[Extracted data entries]
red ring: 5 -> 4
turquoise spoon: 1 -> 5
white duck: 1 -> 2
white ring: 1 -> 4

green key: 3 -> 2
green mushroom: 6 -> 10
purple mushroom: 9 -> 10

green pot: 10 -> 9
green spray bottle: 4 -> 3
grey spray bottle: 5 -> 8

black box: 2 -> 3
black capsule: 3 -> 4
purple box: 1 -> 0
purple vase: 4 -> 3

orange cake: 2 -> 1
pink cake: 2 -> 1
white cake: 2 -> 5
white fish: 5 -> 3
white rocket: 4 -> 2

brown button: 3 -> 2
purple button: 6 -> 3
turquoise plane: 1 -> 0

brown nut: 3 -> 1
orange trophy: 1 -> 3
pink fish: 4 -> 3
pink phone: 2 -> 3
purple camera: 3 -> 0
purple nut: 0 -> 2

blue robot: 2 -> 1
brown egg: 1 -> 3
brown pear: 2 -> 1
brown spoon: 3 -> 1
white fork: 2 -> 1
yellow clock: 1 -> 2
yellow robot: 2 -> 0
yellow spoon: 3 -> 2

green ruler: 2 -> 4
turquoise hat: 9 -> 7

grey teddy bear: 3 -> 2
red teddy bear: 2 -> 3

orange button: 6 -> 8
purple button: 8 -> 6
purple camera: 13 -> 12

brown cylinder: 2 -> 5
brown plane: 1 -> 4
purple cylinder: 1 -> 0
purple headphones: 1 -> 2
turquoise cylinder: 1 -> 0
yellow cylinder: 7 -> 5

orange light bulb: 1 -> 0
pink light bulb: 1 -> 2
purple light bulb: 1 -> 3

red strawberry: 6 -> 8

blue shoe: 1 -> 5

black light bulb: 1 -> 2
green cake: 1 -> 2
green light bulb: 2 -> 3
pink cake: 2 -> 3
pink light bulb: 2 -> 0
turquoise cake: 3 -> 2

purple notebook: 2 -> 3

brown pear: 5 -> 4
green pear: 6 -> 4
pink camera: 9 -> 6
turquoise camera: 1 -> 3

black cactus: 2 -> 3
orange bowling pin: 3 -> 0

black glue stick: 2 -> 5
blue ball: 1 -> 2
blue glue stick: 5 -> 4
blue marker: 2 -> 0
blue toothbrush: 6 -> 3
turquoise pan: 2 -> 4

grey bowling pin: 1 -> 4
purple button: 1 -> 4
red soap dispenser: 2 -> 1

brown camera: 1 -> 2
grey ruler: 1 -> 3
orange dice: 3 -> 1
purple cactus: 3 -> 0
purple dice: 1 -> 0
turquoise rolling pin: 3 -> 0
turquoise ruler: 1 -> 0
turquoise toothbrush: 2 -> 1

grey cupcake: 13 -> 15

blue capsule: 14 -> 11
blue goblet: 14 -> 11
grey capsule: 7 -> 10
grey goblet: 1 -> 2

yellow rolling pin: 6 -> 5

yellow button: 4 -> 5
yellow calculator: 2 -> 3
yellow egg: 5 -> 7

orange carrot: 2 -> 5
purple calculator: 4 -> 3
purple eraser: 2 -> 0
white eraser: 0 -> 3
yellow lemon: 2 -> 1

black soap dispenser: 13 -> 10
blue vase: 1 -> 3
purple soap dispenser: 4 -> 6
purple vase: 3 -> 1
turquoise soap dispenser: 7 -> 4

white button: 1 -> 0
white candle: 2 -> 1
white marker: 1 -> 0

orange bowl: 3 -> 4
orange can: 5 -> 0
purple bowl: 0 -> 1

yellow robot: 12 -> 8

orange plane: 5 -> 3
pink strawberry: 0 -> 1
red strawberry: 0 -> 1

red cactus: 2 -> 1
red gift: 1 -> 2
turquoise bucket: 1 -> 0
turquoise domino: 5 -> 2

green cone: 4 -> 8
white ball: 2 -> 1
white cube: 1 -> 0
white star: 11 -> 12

• **PROBLEM DETAILS**: Of the entries listed above, reproduce only the lines starting at the line containing "orange dice: 3 -> 1" and ending at the line containing "orange bowl: 3 -> 4". Include both, exactly as they stand.

• **WRITTEN ANSWER**:
orange dice: 3 -> 1
purple cactus: 3 -> 0
purple dice: 1 -> 0
turquoise rolling pin: 3 -> 0
turquoise ruler: 1 -> 0
turquoise toothbrush: 2 -> 1

grey cupcake: 13 -> 15

blue capsule: 14 -> 11
blue goblet: 14 -> 11
grey capsule: 7 -> 10
grey goblet: 1 -> 2

yellow rolling pin: 6 -> 5

yellow button: 4 -> 5
yellow calculator: 2 -> 3
yellow egg: 5 -> 7

orange carrot: 2 -> 5
purple calculator: 4 -> 3
purple eraser: 2 -> 0
white eraser: 0 -> 3
yellow lemon: 2 -> 1

black soap dispenser: 13 -> 10
blue vase: 1 -> 3
purple soap dispenser: 4 -> 6
purple vase: 3 -> 1
turquoise soap dispenser: 7 -> 4

white button: 1 -> 0
white candle: 2 -> 1
white marker: 1 -> 0

orange bowl: 3 -> 4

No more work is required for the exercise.